Data provided —

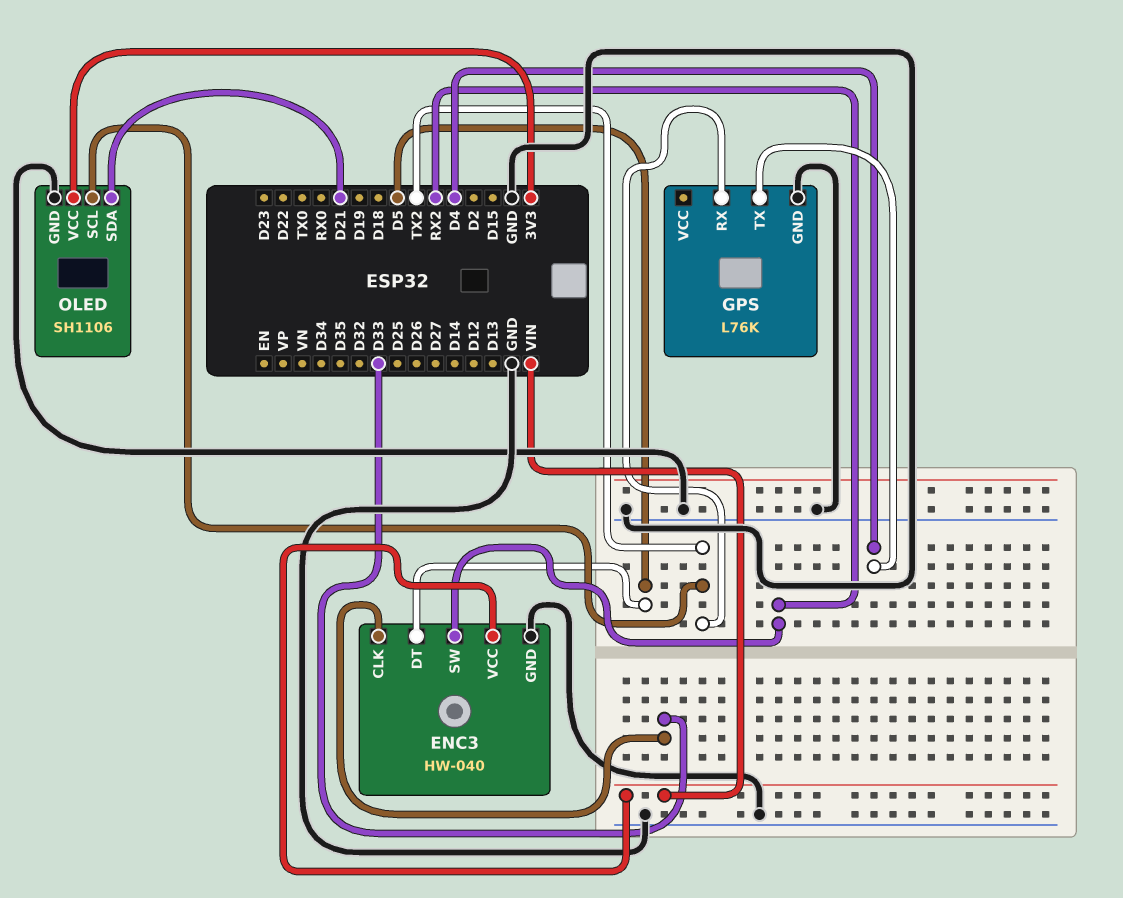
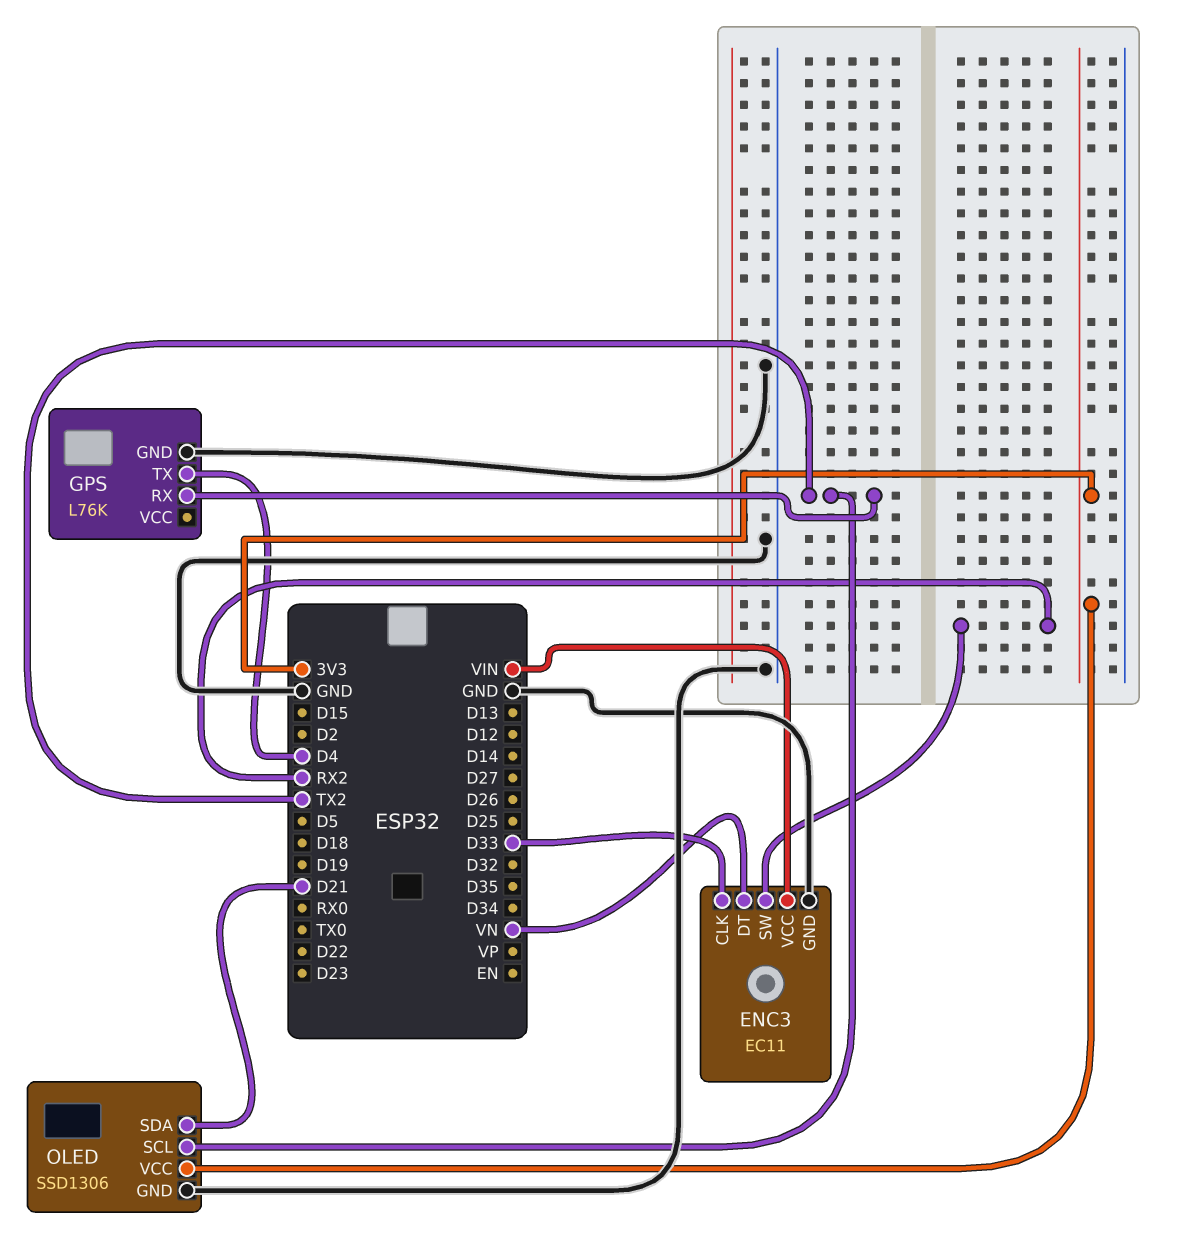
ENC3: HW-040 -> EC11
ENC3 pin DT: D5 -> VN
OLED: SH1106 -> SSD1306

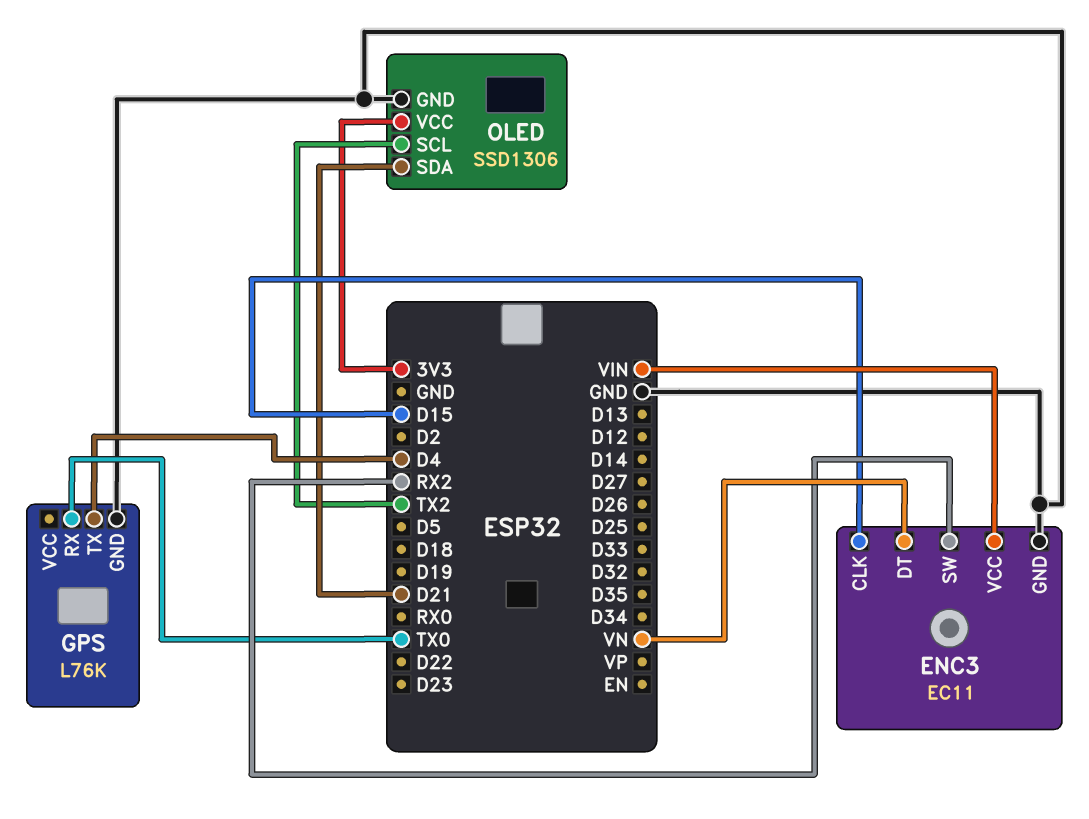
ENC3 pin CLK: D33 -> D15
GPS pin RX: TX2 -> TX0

Assigned task — Pictures are to be excluded; all other material must be transcribed exactly.

Written reply —
ENC3: HW-040 -> EC11
ENC3 pin DT: D5 -> VN
OLED: SH1106 -> SSD1306

ENC3 pin CLK: D33 -> D15
GPS pin RX: TX2 -> TX0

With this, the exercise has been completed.